GIVEN ENTRIES =
————

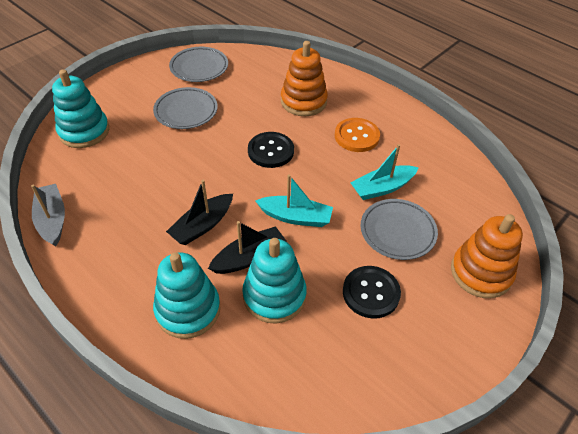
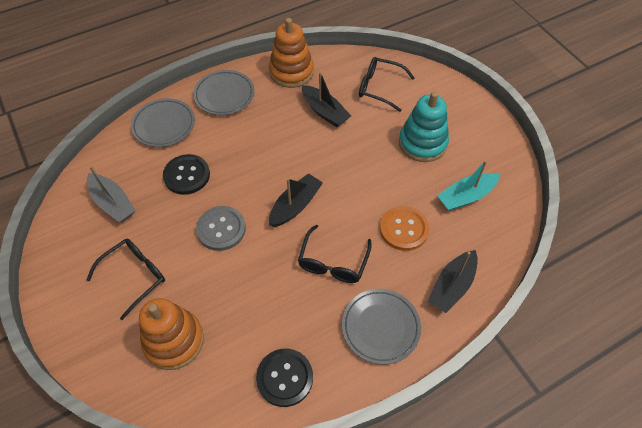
black boat: 2 -> 3
black glasses: 0 -> 3
grey button: 0 -> 1
turquoise boat: 2 -> 1
turquoise stacking toy: 3 -> 1

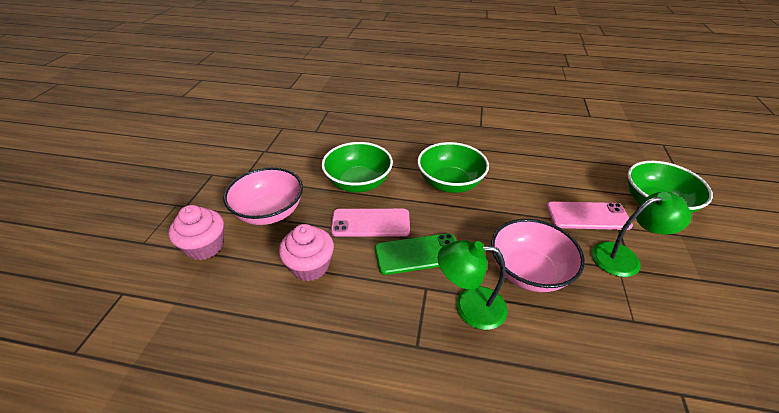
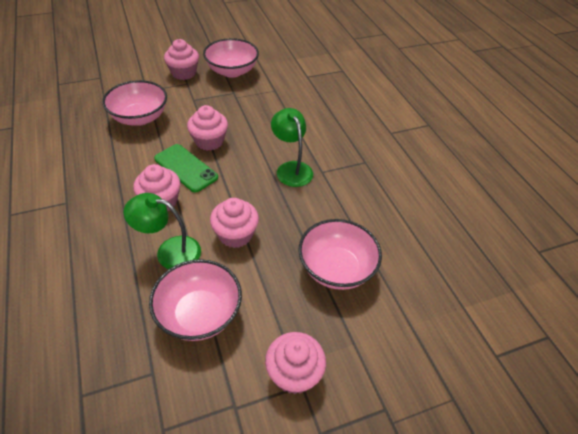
green bowl: 3 -> 0
pink bowl: 2 -> 4
pink cupcake: 2 -> 5
pink phone: 2 -> 0

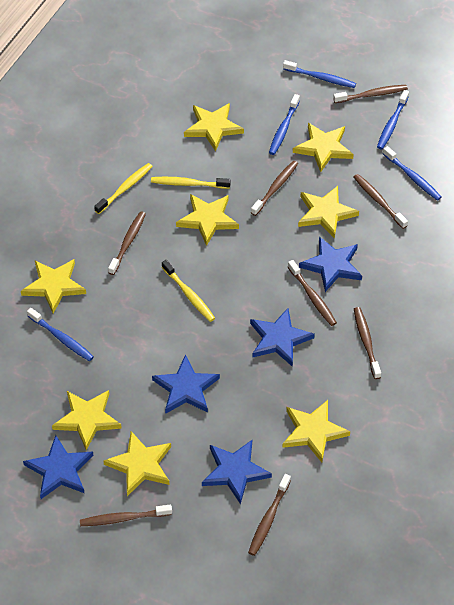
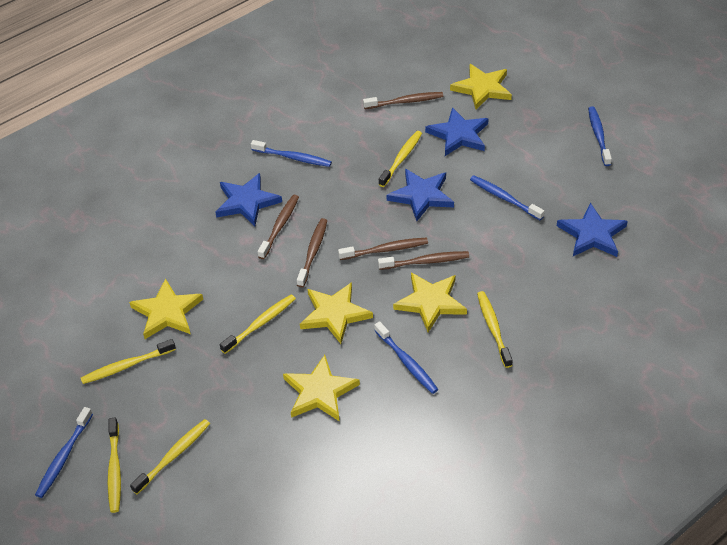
blue star: 5 -> 4
brown toothbrush: 8 -> 5
yellow star: 8 -> 5
yellow toothbrush: 3 -> 6

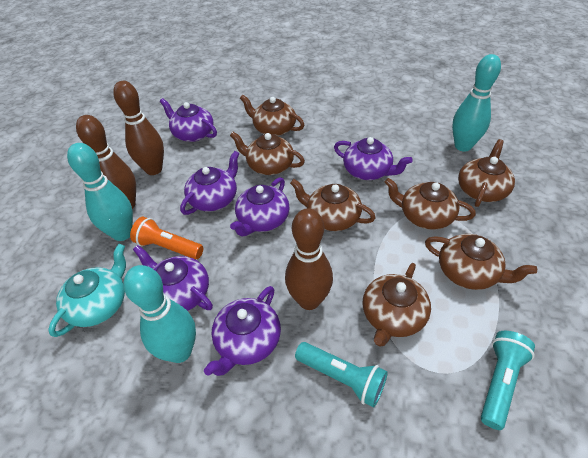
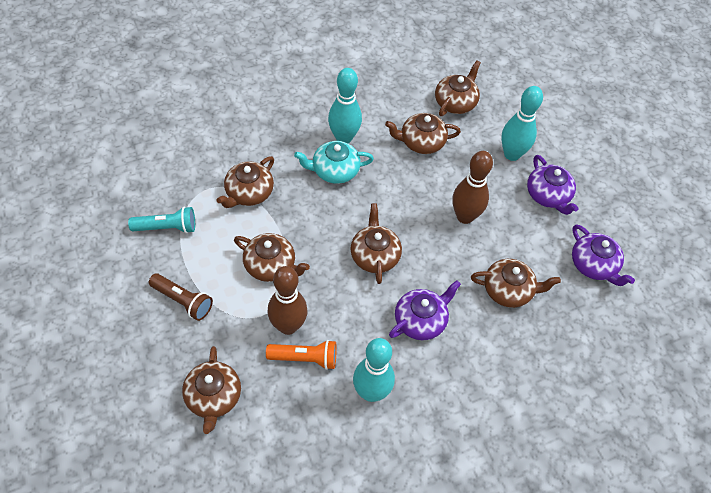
brown bowling pin: 3 -> 2
brown flashlight: 0 -> 1
purple teapot: 6 -> 3
turquoise flashlight: 2 -> 1

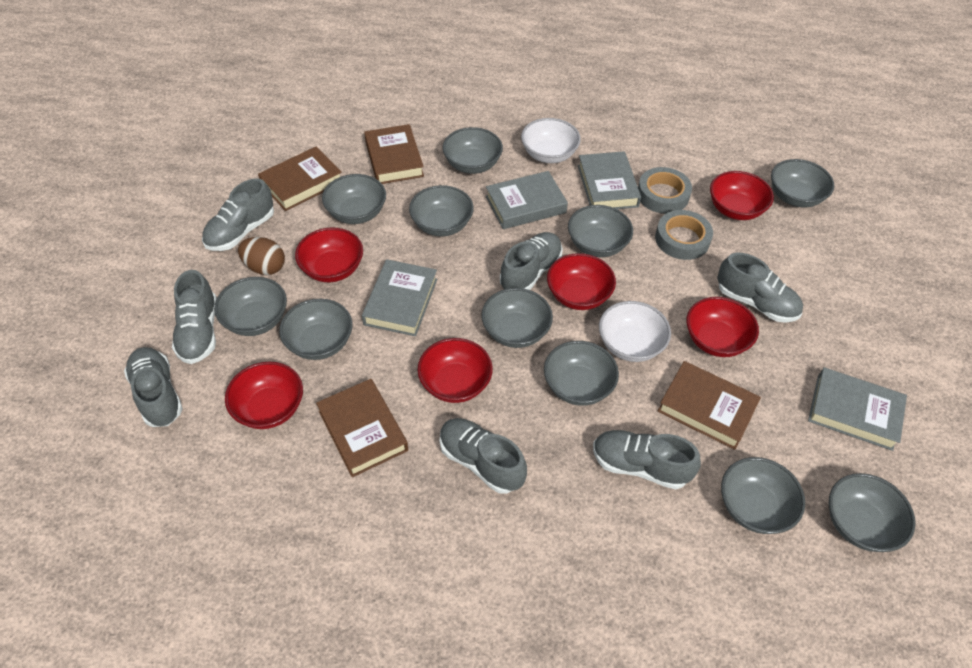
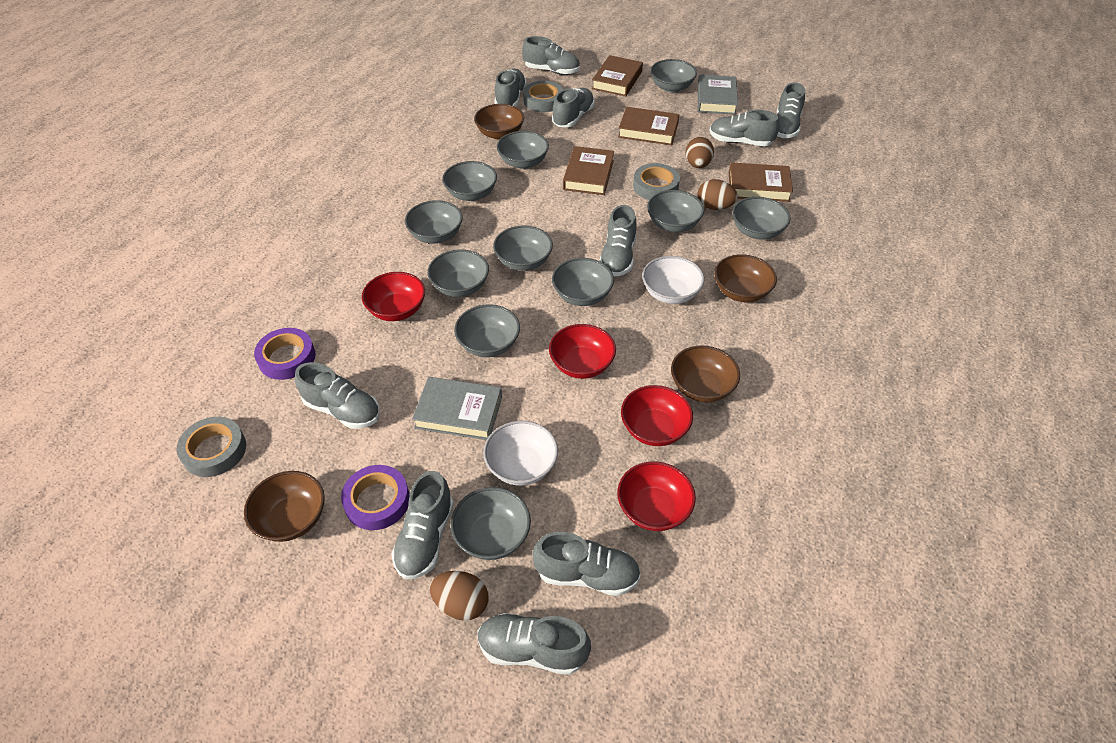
brown bowl: 0 -> 4
brown egg: 1 -> 3
grey book: 4 -> 2
grey shoe: 7 -> 10
grey tape: 2 -> 3
purple tape: 0 -> 2
red bowl: 6 -> 4

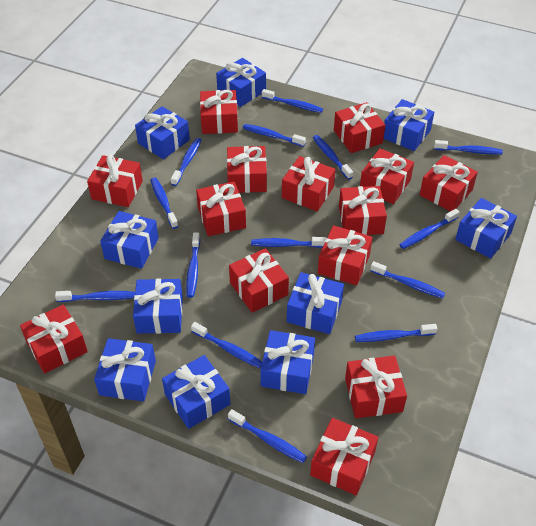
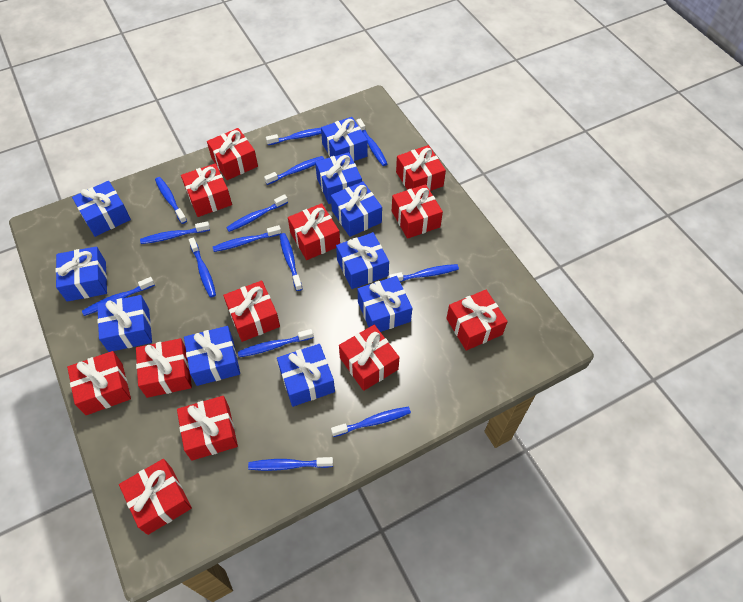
red gift: 14 -> 12

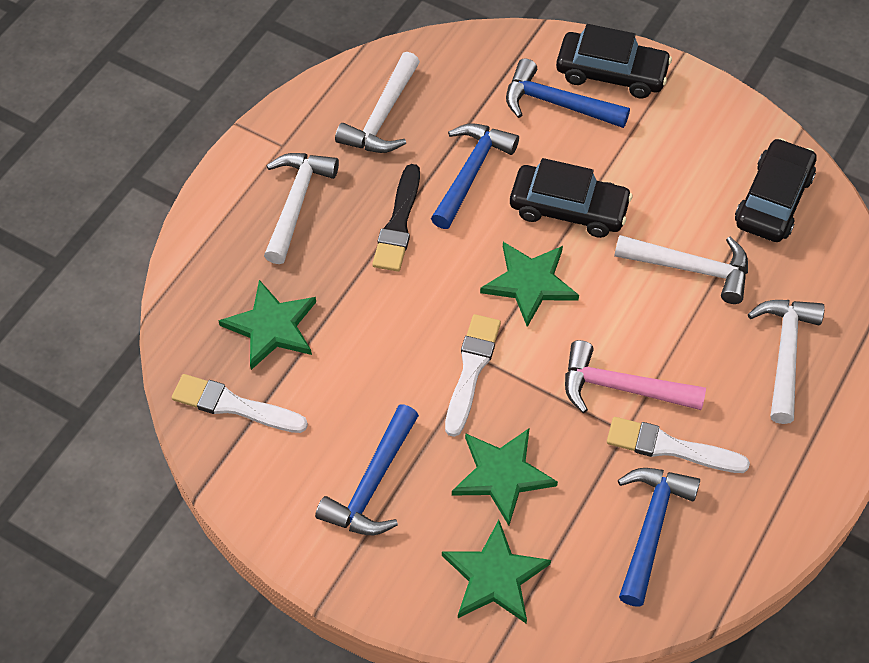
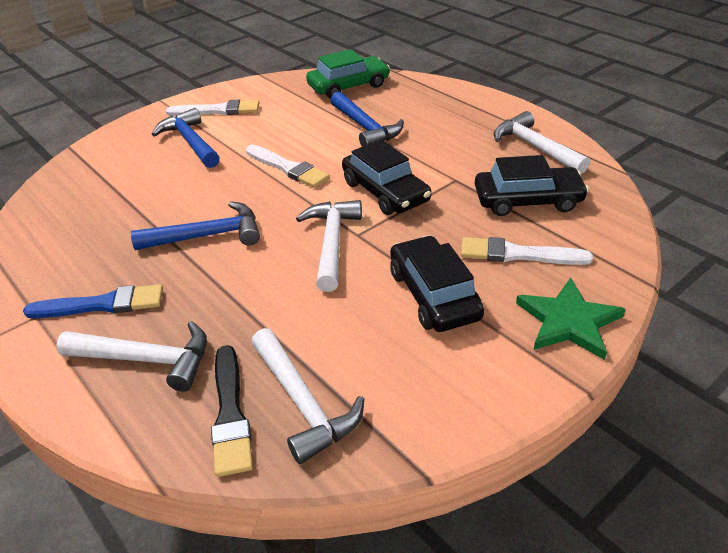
blue brush: 0 -> 1
blue hammer: 4 -> 3
green car: 0 -> 1
green star: 4 -> 1
pink hammer: 1 -> 0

————

WHAT THE EXERCISE ASKS = The material above is to be transcribed exactly, with all pictures omitted.

EXERCISE OUTPUT =
black boat: 2 -> 3
black glasses: 0 -> 3
grey button: 0 -> 1
turquoise boat: 2 -> 1
turquoise stacking toy: 3 -> 1

green bowl: 3 -> 0
pink bowl: 2 -> 4
pink cupcake: 2 -> 5
pink phone: 2 -> 0

blue star: 5 -> 4
brown toothbrush: 8 -> 5
yellow star: 8 -> 5
yellow toothbrush: 3 -> 6

brown bowling pin: 3 -> 2
brown flashlight: 0 -> 1
purple teapot: 6 -> 3
turquoise flashlight: 2 -> 1

brown bowl: 0 -> 4
brown egg: 1 -> 3
grey book: 4 -> 2
grey shoe: 7 -> 10
grey tape: 2 -> 3
purple tape: 0 -> 2
red bowl: 6 -> 4

red gift: 14 -> 12

blue brush: 0 -> 1
blue hammer: 4 -> 3
green car: 0 -> 1
green star: 4 -> 1
pink hammer: 1 -> 0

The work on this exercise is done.